◆ **Your instructions**
Practice item. Set the material below down again exactly, with no pictures.

◆ **Data section**
[Start of section]
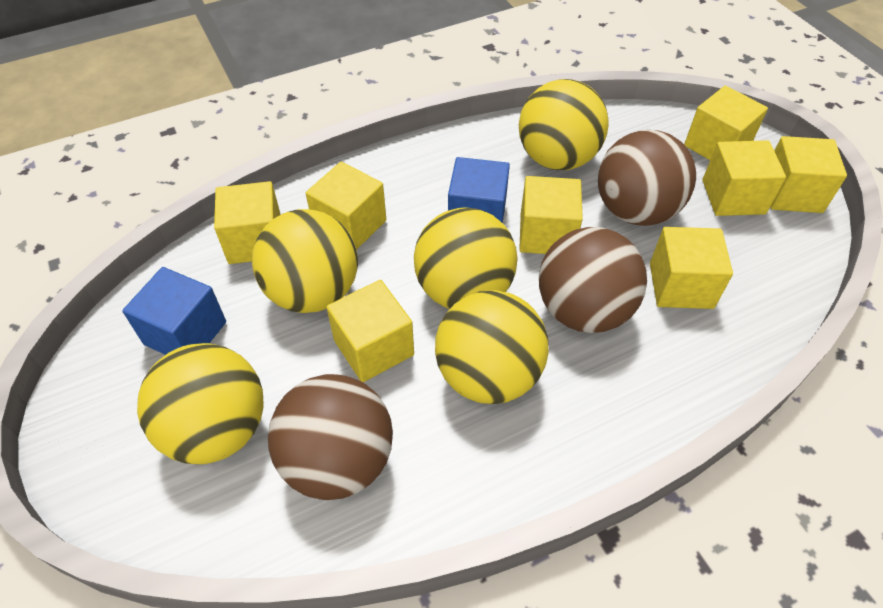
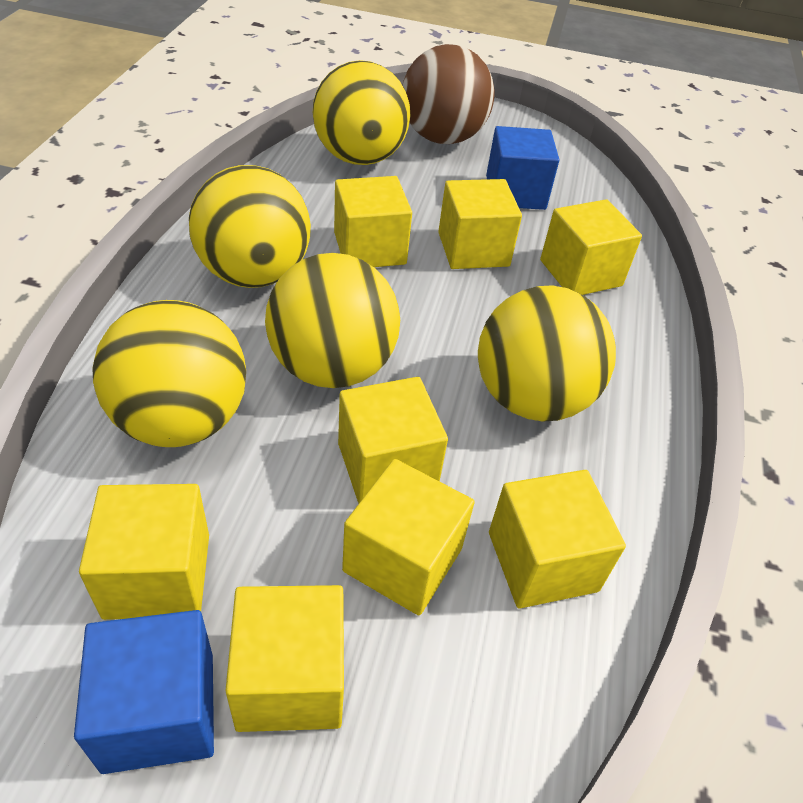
brown ball: 3 -> 1

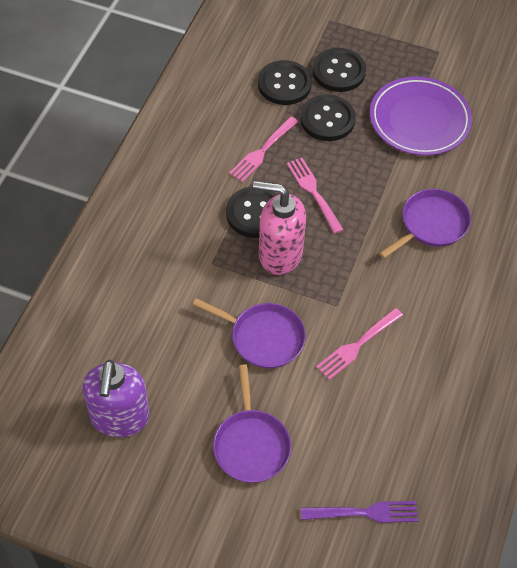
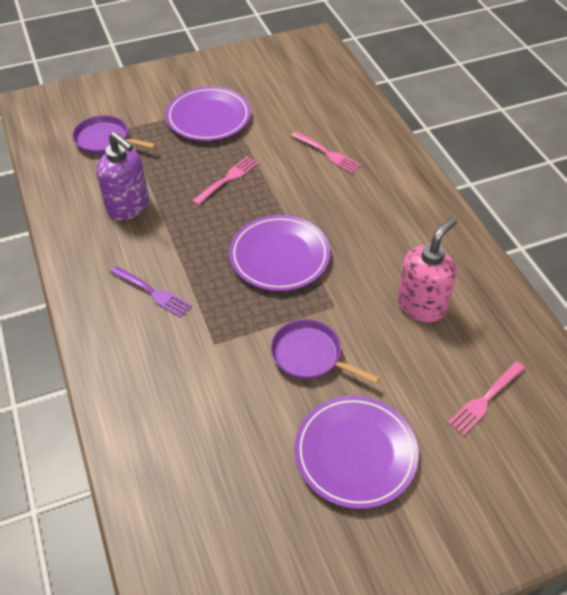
black button: 4 -> 0
purple pan: 3 -> 2
purple plate: 1 -> 3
[End of section]
◆ **Answer area**
brown ball: 3 -> 1

black button: 4 -> 0
purple pan: 3 -> 2
purple plate: 1 -> 3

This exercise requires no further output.